| What the task requires |
Can you reproduce the listing below verbatim, from the line with "sensors [488, 448]" to the line with "clog (111, 927)", including both of those lines and nothing else?

| Given data |
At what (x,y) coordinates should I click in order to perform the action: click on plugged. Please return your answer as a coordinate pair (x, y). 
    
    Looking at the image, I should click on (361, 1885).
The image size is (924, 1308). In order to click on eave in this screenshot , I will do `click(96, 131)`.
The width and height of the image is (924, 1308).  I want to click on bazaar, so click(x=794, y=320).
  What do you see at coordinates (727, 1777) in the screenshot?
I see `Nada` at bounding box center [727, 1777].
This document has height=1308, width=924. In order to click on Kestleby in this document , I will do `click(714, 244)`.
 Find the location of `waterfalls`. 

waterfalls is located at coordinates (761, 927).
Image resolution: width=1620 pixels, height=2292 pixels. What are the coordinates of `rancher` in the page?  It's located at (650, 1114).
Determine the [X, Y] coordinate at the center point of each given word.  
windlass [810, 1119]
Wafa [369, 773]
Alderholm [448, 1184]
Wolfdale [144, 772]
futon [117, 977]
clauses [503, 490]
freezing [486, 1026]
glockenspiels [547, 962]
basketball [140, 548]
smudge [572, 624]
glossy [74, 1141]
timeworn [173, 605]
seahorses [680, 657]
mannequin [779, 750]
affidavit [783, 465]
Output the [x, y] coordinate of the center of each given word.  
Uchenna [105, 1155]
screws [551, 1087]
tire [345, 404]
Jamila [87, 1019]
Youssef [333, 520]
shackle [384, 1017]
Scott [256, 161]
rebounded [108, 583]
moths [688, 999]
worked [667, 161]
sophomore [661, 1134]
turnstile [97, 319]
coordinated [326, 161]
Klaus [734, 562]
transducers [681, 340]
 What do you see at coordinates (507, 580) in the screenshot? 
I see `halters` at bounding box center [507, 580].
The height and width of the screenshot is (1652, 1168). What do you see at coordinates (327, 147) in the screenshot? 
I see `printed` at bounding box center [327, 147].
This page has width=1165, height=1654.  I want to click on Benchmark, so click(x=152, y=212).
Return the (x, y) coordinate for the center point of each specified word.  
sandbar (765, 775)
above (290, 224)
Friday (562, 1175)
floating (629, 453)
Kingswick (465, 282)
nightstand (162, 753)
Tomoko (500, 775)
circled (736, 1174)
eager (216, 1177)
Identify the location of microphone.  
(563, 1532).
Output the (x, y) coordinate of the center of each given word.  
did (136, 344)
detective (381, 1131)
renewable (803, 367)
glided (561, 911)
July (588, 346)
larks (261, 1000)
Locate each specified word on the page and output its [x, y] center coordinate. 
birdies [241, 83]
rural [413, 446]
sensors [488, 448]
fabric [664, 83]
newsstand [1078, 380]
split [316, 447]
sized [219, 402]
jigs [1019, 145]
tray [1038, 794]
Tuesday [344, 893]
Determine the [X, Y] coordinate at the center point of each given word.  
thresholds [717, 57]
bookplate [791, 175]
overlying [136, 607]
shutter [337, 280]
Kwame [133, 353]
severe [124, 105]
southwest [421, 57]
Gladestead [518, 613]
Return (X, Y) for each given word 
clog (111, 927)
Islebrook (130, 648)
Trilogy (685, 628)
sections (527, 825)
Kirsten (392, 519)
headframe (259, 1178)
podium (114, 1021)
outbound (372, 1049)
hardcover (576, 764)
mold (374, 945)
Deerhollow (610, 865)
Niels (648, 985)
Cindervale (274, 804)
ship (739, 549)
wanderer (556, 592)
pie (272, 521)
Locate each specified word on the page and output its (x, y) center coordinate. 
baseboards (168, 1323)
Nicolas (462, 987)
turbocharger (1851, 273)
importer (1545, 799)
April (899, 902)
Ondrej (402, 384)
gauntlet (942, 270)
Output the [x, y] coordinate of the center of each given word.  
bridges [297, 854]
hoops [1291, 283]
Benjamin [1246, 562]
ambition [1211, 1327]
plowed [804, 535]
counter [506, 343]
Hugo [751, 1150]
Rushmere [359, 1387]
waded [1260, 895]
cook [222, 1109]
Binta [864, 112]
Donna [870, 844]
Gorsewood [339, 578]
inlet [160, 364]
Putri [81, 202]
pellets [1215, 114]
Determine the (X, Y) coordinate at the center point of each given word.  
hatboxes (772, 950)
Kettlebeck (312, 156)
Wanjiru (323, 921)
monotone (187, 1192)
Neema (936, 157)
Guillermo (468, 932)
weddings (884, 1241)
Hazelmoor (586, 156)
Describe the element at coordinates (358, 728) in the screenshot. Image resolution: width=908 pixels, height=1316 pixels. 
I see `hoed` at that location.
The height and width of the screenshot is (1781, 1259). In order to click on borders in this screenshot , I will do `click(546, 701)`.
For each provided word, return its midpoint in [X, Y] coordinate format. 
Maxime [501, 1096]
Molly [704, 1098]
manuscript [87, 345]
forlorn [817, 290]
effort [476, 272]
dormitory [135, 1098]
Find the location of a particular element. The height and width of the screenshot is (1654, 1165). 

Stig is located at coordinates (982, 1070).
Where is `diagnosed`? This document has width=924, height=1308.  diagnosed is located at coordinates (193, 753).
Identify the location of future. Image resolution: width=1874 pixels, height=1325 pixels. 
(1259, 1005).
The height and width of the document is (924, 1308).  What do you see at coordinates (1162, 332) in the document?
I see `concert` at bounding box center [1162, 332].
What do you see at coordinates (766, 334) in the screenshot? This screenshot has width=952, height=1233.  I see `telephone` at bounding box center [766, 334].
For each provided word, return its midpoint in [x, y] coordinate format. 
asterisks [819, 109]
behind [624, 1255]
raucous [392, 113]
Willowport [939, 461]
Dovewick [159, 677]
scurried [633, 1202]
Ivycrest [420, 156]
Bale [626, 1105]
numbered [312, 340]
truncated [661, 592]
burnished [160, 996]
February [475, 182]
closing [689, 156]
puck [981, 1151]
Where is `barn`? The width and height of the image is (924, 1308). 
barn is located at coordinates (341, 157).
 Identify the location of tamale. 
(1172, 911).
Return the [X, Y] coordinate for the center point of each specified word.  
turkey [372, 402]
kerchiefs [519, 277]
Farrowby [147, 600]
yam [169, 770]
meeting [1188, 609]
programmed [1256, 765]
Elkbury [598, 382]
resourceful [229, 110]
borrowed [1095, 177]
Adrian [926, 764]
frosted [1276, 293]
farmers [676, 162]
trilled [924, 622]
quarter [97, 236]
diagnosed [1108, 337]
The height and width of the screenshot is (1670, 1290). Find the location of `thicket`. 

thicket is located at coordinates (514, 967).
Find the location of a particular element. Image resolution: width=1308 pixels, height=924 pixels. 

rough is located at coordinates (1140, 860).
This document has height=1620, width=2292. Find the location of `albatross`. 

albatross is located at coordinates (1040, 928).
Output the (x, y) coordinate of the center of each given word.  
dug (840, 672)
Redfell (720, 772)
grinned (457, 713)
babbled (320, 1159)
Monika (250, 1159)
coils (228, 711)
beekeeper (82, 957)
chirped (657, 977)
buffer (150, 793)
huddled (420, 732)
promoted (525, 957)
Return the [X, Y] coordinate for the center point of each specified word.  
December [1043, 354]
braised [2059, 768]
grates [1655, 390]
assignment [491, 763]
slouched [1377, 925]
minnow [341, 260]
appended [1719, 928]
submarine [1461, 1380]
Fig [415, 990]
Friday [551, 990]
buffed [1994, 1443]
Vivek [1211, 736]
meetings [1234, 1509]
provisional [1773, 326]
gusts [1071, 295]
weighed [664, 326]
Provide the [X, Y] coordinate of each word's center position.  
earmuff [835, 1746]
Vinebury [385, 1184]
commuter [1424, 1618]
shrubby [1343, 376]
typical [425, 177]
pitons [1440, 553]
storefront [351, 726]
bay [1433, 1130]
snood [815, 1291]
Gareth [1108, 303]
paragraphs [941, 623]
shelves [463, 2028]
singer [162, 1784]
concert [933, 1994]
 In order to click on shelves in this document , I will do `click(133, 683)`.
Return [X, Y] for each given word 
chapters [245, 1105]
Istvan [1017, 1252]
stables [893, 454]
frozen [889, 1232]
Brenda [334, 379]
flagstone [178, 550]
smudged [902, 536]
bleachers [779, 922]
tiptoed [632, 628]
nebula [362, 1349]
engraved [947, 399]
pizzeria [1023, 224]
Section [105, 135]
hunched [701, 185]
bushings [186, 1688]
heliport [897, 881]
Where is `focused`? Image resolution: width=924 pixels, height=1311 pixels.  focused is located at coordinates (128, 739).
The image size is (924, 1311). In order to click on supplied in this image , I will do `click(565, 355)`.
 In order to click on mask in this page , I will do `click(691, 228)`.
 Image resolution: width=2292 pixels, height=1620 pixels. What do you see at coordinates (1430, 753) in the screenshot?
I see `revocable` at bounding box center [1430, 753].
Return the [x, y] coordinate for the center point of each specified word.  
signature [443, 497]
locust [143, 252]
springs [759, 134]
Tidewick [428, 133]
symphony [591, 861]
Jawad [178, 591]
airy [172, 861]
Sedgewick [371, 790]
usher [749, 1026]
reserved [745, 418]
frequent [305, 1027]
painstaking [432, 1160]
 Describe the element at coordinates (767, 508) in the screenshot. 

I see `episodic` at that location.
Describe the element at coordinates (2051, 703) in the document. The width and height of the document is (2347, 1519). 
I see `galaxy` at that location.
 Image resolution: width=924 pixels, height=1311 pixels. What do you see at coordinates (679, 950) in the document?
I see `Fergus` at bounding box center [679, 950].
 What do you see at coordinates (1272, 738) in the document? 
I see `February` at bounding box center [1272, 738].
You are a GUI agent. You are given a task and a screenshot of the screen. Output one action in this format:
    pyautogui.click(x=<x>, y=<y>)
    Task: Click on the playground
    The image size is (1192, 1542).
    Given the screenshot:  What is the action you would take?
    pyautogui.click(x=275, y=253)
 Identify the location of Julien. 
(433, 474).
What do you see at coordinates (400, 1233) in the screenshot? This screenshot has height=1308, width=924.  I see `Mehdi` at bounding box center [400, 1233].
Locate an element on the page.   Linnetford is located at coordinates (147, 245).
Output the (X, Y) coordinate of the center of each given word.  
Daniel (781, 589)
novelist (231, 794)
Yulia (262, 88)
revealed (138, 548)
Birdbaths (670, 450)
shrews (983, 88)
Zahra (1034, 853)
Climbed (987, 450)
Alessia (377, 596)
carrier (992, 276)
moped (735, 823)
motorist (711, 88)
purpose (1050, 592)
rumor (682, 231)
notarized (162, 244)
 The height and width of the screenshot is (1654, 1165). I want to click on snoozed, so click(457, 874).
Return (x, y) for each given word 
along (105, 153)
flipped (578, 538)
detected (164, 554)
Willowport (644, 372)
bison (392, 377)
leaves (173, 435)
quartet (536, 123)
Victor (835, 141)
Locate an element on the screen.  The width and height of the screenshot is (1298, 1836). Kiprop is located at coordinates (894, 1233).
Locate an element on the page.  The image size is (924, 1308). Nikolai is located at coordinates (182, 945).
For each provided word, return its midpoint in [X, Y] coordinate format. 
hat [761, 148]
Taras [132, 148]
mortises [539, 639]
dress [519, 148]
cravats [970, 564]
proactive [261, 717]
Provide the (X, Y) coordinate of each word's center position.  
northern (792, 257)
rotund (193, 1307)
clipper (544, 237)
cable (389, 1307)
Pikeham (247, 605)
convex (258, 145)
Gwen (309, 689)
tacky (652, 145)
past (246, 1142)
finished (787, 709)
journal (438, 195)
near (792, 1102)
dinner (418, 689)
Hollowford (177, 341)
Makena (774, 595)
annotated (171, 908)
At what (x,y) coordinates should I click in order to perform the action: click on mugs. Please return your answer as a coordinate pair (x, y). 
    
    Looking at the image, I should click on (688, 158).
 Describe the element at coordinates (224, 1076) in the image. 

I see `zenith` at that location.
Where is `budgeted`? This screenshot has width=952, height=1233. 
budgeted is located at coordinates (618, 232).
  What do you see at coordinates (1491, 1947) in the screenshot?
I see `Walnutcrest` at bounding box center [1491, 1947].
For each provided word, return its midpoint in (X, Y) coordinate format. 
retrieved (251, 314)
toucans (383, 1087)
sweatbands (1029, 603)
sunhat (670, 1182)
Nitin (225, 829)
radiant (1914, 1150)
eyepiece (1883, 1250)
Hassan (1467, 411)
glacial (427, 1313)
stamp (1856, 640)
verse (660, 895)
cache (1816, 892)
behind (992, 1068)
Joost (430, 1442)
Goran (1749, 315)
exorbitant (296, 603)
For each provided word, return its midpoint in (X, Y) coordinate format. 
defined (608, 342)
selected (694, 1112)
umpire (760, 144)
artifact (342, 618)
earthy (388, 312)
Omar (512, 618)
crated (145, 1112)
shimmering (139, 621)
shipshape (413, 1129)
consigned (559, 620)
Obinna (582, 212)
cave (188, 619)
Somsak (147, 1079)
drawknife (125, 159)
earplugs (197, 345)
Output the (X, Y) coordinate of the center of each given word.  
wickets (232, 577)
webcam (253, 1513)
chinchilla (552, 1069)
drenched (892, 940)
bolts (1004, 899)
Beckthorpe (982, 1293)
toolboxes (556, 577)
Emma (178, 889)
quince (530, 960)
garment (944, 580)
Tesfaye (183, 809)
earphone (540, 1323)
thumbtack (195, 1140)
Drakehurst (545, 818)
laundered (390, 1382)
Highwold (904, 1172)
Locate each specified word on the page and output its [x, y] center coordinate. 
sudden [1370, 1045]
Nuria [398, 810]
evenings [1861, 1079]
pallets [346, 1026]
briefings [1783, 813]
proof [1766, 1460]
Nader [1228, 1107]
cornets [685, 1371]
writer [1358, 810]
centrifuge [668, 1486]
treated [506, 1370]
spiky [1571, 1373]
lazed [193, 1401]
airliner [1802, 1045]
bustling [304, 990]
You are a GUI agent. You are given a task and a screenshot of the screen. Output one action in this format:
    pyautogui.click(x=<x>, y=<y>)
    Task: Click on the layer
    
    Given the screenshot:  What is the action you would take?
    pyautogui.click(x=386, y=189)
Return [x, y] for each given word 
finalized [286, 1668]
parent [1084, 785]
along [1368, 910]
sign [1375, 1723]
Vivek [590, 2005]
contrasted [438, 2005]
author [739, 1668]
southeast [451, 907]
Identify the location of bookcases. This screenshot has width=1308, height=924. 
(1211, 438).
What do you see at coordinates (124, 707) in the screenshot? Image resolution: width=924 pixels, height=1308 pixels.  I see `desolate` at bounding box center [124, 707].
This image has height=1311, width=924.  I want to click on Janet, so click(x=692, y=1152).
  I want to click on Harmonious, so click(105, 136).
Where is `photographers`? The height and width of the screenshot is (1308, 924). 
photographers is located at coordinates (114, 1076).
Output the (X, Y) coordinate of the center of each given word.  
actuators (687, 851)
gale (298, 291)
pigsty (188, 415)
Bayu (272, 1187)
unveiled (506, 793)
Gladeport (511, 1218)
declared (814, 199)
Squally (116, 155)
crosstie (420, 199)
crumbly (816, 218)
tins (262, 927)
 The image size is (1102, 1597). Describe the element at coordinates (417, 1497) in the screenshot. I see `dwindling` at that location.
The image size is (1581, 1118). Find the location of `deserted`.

| Complete output |
sensors [488, 448]
fabric [664, 83]
newsstand [1078, 380]
split [316, 447]
sized [219, 402]
jigs [1019, 145]
tray [1038, 794]
Tuesday [344, 893]
Determine the [X, Y] coordinate at the center point of each given word.  
thresholds [717, 57]
bookplate [791, 175]
overlying [136, 607]
shutter [337, 280]
Kwame [133, 353]
severe [124, 105]
southwest [421, 57]
Gladestead [518, 613]
Return (X, Y) for each given word 
clog (111, 927)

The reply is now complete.